**Problem details:** Your answer should be the lines of the data below that contain "slope".
[[ Source material open ]]
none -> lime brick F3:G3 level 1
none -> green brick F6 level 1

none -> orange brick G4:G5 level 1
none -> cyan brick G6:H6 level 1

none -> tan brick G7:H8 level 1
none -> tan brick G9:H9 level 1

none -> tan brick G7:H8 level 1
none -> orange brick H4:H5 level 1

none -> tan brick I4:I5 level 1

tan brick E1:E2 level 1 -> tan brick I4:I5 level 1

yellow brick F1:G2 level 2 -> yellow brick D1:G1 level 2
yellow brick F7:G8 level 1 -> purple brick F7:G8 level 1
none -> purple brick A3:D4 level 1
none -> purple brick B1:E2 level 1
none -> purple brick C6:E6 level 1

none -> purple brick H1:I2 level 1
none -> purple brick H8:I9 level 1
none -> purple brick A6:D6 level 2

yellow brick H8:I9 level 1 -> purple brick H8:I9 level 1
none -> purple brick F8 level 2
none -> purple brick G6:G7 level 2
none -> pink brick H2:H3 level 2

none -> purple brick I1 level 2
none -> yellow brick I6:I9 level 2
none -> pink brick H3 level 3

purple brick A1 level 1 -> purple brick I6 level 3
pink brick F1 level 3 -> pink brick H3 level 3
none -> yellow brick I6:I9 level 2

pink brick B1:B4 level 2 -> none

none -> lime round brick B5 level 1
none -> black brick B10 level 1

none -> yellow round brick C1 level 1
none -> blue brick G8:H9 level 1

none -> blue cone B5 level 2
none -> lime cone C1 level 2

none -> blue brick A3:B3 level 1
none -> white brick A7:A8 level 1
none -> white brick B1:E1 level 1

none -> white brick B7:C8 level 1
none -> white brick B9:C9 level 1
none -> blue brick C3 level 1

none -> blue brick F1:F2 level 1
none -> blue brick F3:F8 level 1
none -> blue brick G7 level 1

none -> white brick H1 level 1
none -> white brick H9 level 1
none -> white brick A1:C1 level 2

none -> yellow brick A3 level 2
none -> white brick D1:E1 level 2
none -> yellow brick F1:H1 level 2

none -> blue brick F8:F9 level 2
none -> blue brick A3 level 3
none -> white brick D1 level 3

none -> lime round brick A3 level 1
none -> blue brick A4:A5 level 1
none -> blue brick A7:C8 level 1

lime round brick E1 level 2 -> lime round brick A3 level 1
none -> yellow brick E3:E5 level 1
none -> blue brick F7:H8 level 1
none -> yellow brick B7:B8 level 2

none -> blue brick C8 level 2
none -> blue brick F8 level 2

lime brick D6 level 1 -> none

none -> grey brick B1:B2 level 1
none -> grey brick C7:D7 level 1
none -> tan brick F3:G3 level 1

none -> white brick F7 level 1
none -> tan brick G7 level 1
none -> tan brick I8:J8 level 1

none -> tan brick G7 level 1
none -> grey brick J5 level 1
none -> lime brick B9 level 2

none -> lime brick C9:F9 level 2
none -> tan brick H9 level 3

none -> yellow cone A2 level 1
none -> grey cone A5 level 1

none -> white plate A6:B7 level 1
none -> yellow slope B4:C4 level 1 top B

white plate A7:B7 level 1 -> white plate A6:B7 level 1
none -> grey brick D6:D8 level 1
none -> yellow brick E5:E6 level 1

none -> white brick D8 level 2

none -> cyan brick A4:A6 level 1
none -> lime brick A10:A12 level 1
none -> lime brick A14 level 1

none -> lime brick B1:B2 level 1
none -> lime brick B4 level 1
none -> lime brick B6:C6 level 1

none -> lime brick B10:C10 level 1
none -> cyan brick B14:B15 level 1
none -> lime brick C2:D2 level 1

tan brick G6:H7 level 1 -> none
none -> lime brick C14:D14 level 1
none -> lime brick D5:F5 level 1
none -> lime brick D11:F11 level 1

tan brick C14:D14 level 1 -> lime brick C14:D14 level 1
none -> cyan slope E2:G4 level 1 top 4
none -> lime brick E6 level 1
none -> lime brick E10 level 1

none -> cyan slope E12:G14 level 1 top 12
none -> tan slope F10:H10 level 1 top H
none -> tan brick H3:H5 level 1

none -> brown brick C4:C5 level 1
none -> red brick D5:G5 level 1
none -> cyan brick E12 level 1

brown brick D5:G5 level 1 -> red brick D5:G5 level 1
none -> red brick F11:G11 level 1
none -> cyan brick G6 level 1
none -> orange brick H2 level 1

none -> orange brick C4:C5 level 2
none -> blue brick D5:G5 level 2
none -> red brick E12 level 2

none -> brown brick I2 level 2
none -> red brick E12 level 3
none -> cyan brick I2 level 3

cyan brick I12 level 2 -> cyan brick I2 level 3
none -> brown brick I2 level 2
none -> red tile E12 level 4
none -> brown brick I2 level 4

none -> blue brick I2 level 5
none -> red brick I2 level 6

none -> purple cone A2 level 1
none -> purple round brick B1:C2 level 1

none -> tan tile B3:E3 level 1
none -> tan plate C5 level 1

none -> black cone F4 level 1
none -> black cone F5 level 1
[[ Source material closed ]]
**Finished exercise:**
none -> yellow slope B4:C4 level 1 top B
none -> cyan slope E2:G4 level 1 top 4
none -> cyan slope E12:G14 level 1 top 12
none -> tan slope F10:H10 level 1 top H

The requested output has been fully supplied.